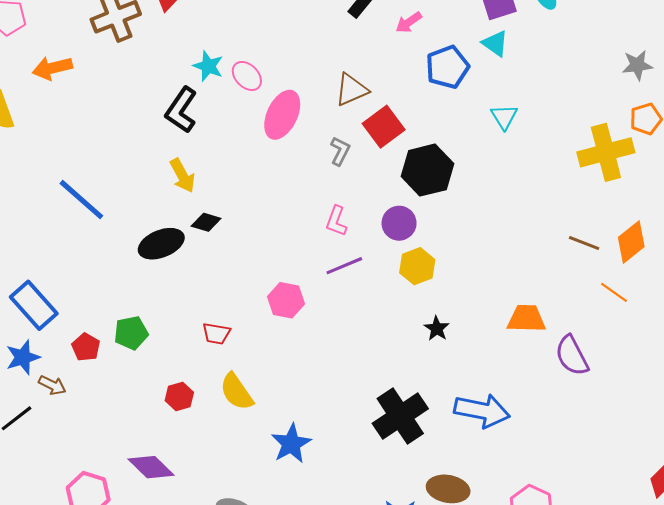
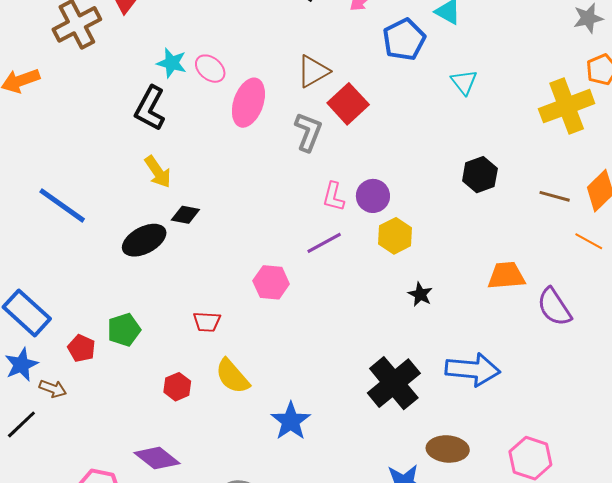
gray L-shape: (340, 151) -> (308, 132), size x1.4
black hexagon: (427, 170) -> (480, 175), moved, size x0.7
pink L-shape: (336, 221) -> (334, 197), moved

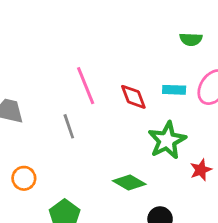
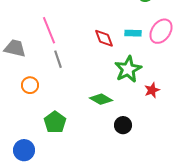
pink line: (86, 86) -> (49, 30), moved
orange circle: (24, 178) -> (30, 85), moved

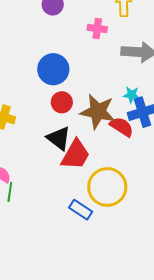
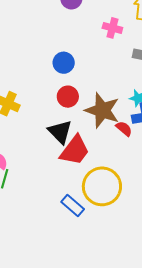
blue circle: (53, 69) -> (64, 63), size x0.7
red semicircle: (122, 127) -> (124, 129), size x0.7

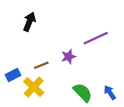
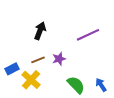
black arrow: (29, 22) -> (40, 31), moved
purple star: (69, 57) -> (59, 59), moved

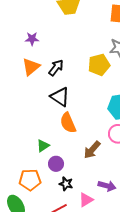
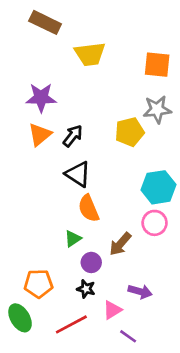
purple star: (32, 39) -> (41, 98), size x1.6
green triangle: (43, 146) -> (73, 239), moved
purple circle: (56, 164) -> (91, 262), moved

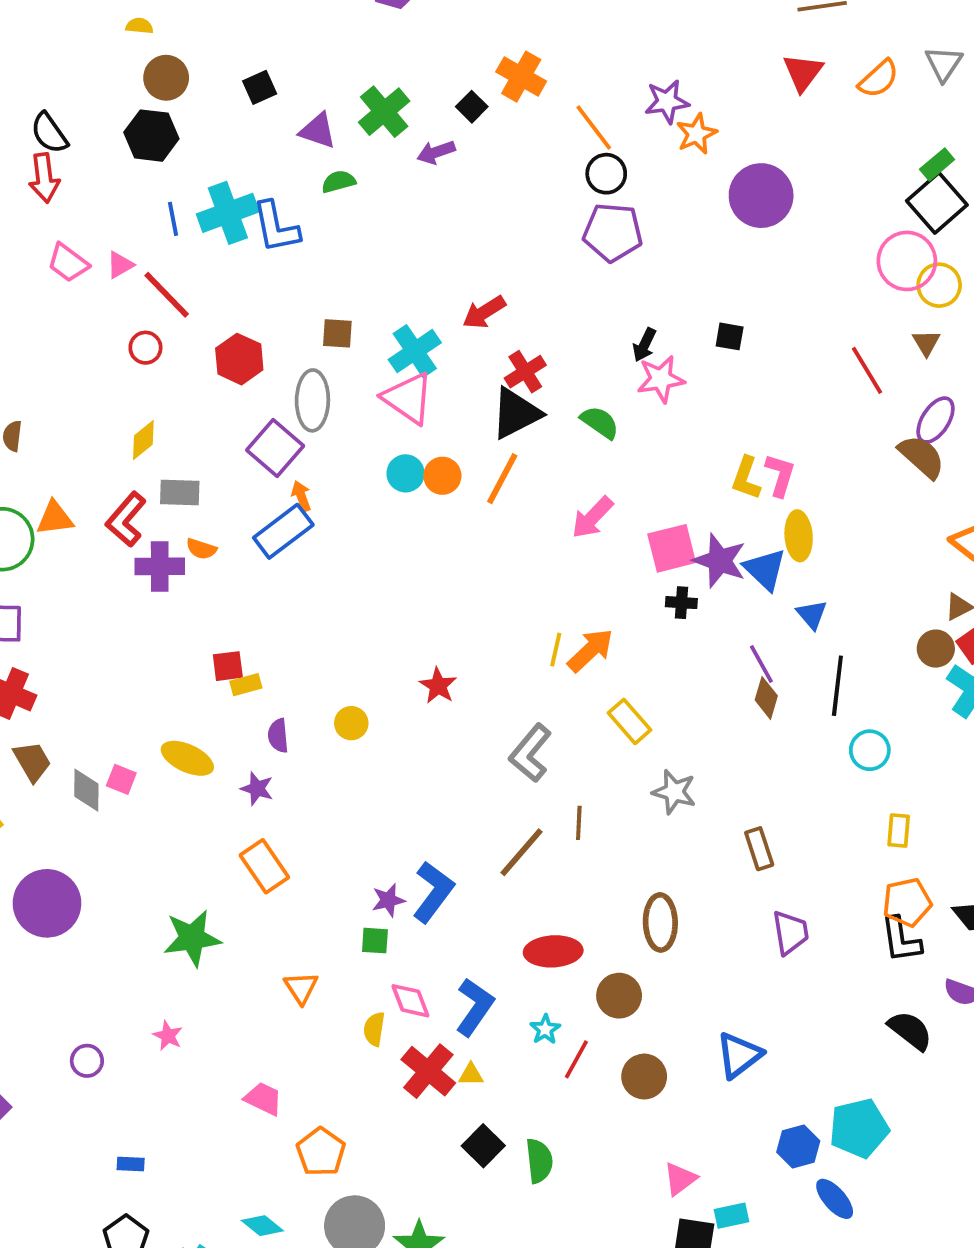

● Exercise goal: Please retype exactly the lines from the one containing "black arrow: (29, 22) -> (40, 31), moved" to the last line of the records above, both included, without any pictures.

● Answer area:
black arrow: (29, 22) -> (40, 31), moved
purple star: (69, 57) -> (59, 59), moved

purple star: (32, 39) -> (41, 98), size x1.6
green triangle: (43, 146) -> (73, 239), moved
purple circle: (56, 164) -> (91, 262), moved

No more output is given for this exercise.